▶ Instructions to follow
Your answer should hold exactly the lines from the line containing "(338, 563) = (99, 260): purple" through the end of the entries that follow.

▶ Data records
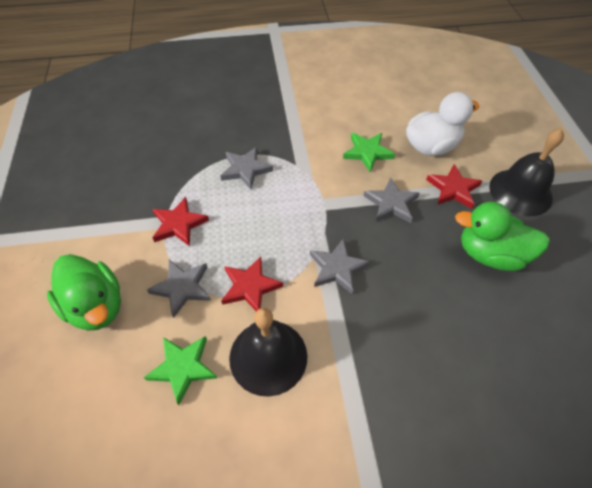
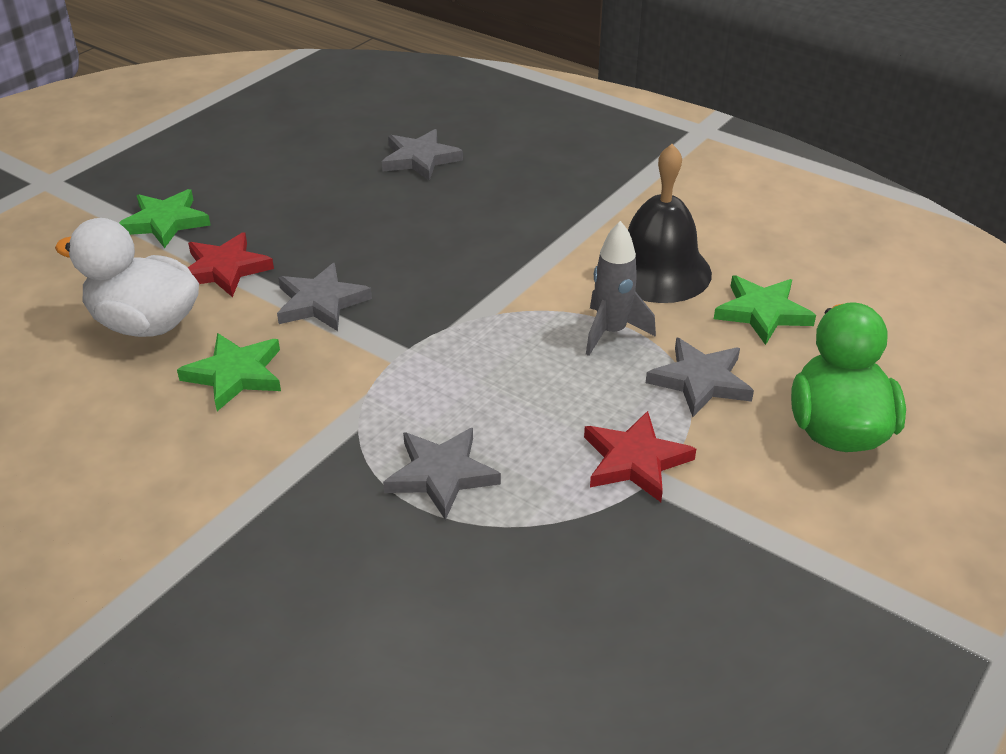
camera: 135 degrees left, 15 degrees down
(250, 287) = (611, 332): red star -> grey rocket
(337, 268) = (486, 288): grey star -> grey star (420, 159)
(490, 254) = (311, 205): green duck -> none
(520, 192) = (165, 222): black bell -> green star

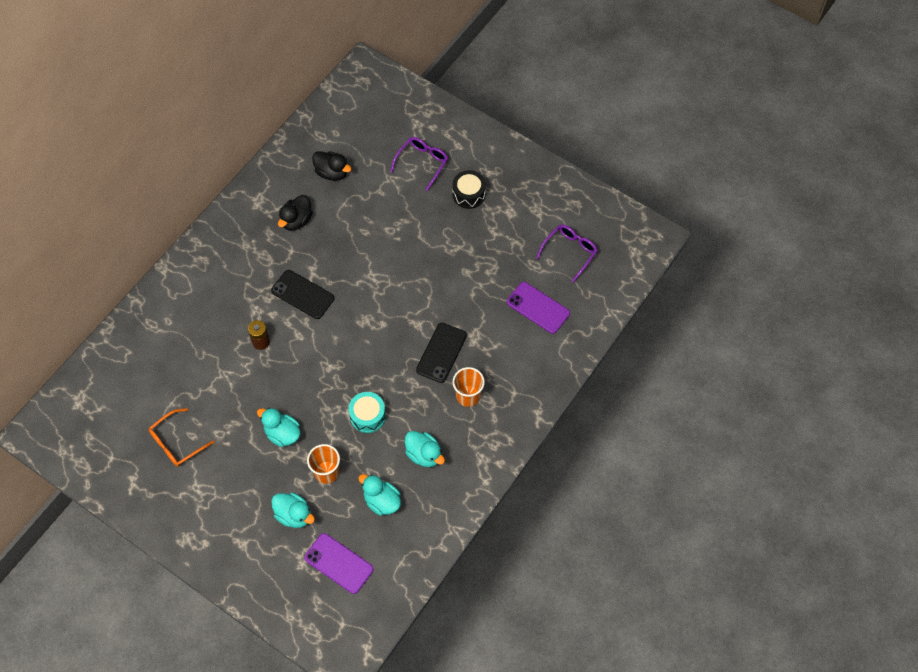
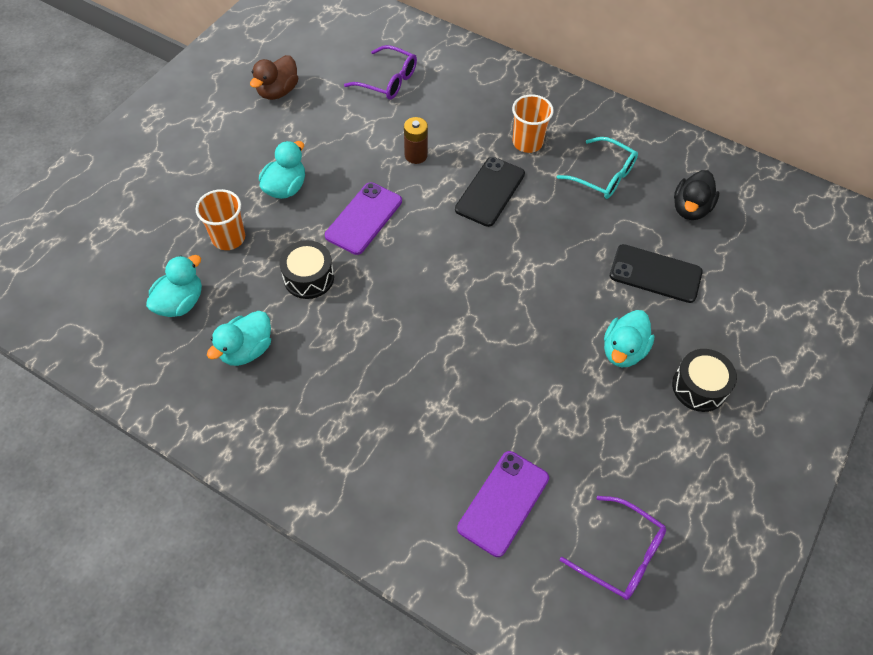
camera: 85 degrees right, 5 degrees down
(176, 443) = (278, 91): orange glasses -> brown duck
(294, 515) = (172, 209): turquoise duck -> turquoise duck (623, 350)
(296, 220) = (603, 176): black duck -> turquoise glasses
(338, 563) = (99, 260): purple phone -> purple phone (364, 218)
(368, 416) = (309, 277): turquoise drum -> black drum
(422, 163) = (739, 319): purple glasses -> purple glasses (388, 81)
(441, 353) = (411, 363): black phone -> black phone (655, 274)
(468, 396) = (340, 403): orange cup -> orange cup (527, 142)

▶ Final answer
(338, 563) = (99, 260): purple phone -> purple phone (364, 218)
(368, 416) = (309, 277): turquoise drum -> black drum
(422, 163) = (739, 319): purple glasses -> purple glasses (388, 81)
(441, 353) = (411, 363): black phone -> black phone (655, 274)
(468, 396) = (340, 403): orange cup -> orange cup (527, 142)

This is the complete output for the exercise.